• _DESCRIPTION OF THE TASK_: Of all the entries below, retype only the lines from the one with "camera: 15 degrees right, 0 degrees up" through the one with "(515, 144) = (720, 289): purple cube -> none", exactly as they appear.

• _TASK INPUT_:
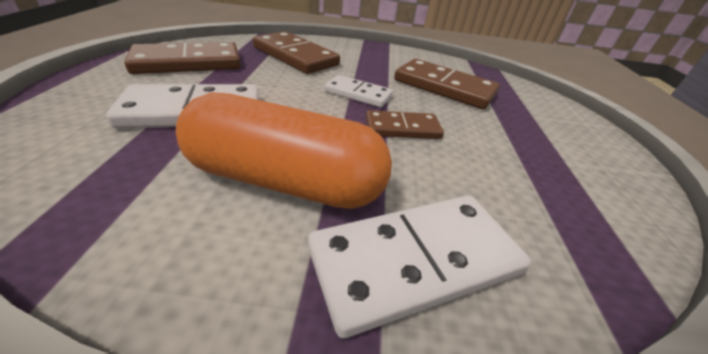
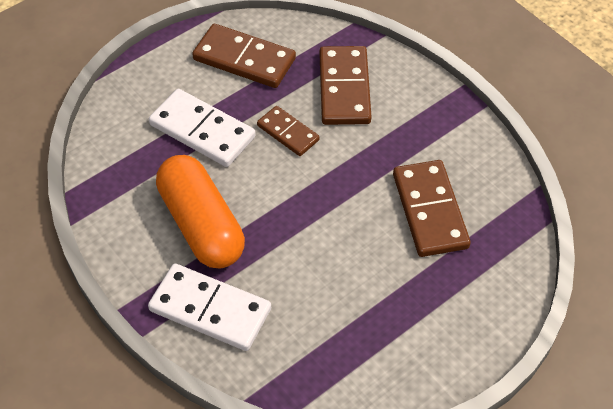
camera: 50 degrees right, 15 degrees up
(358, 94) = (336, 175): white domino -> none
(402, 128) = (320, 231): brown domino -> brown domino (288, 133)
==
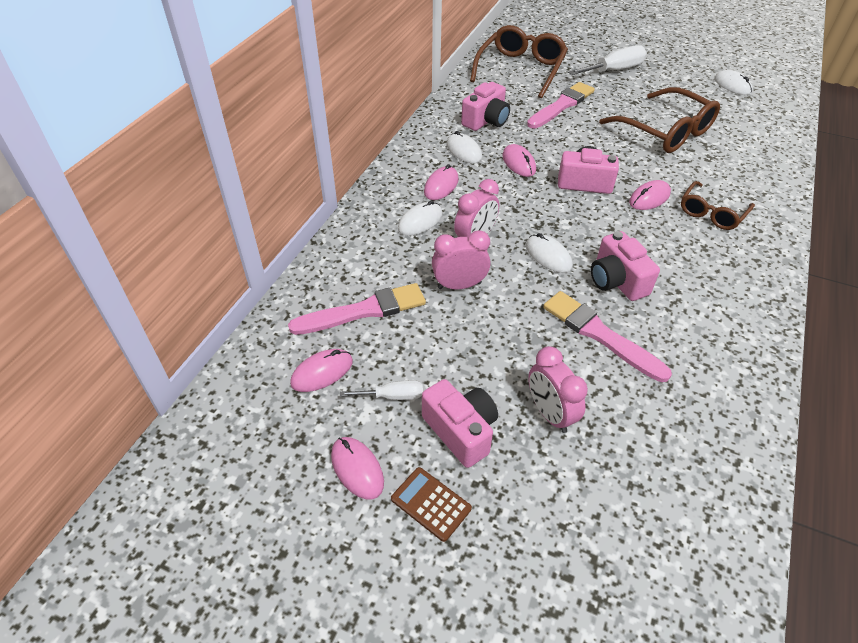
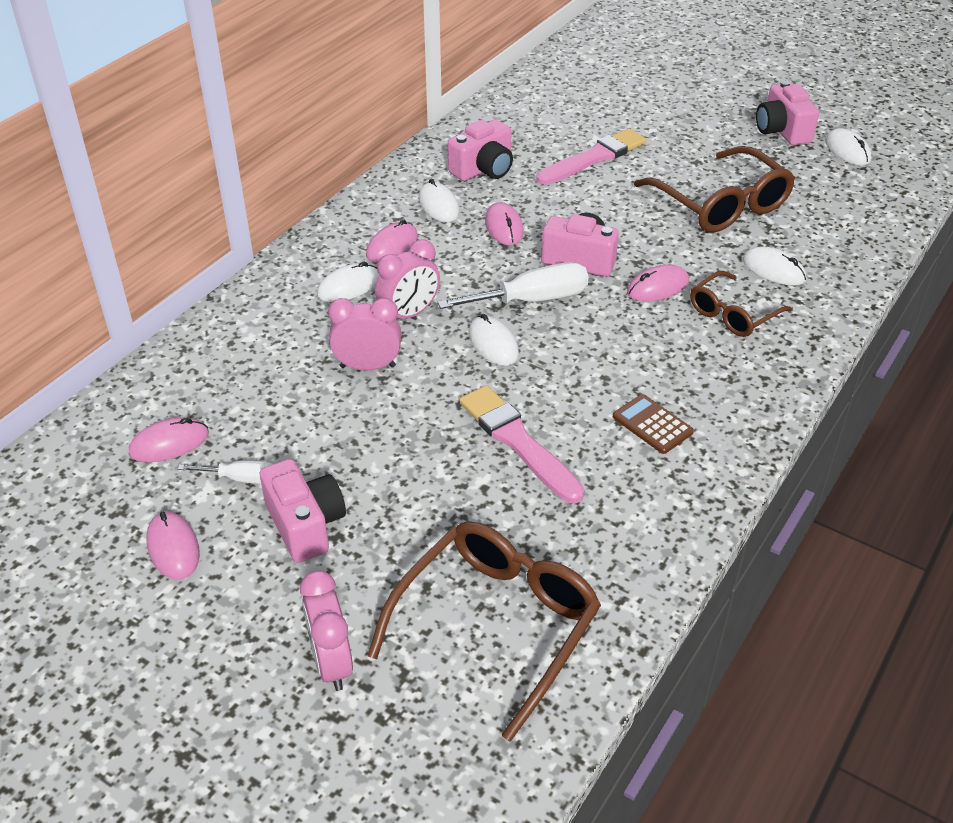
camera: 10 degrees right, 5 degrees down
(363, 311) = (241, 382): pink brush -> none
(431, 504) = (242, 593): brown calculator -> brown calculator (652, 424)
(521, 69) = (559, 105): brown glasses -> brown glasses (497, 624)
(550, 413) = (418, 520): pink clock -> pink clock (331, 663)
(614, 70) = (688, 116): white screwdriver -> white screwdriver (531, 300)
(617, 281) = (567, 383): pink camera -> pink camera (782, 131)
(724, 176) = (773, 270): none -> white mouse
* * *
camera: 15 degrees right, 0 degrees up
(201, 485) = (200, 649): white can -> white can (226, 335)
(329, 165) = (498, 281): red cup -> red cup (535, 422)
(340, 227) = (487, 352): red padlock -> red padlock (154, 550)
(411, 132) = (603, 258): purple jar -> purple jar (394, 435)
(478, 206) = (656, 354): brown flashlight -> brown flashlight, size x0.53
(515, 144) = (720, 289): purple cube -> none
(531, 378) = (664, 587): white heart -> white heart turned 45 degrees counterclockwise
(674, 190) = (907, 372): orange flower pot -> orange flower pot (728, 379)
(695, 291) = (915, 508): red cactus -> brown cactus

• _YOUR RESPONSE_:
camera: 15 degrees right, 0 degrees up
(201, 485) = (200, 649): white can -> white can (226, 335)
(329, 165) = (498, 281): red cup -> red cup (535, 422)
(340, 227) = (487, 352): red padlock -> red padlock (154, 550)
(411, 132) = (603, 258): purple jar -> purple jar (394, 435)
(478, 206) = (656, 354): brown flashlight -> brown flashlight, size x0.53
(515, 144) = (720, 289): purple cube -> none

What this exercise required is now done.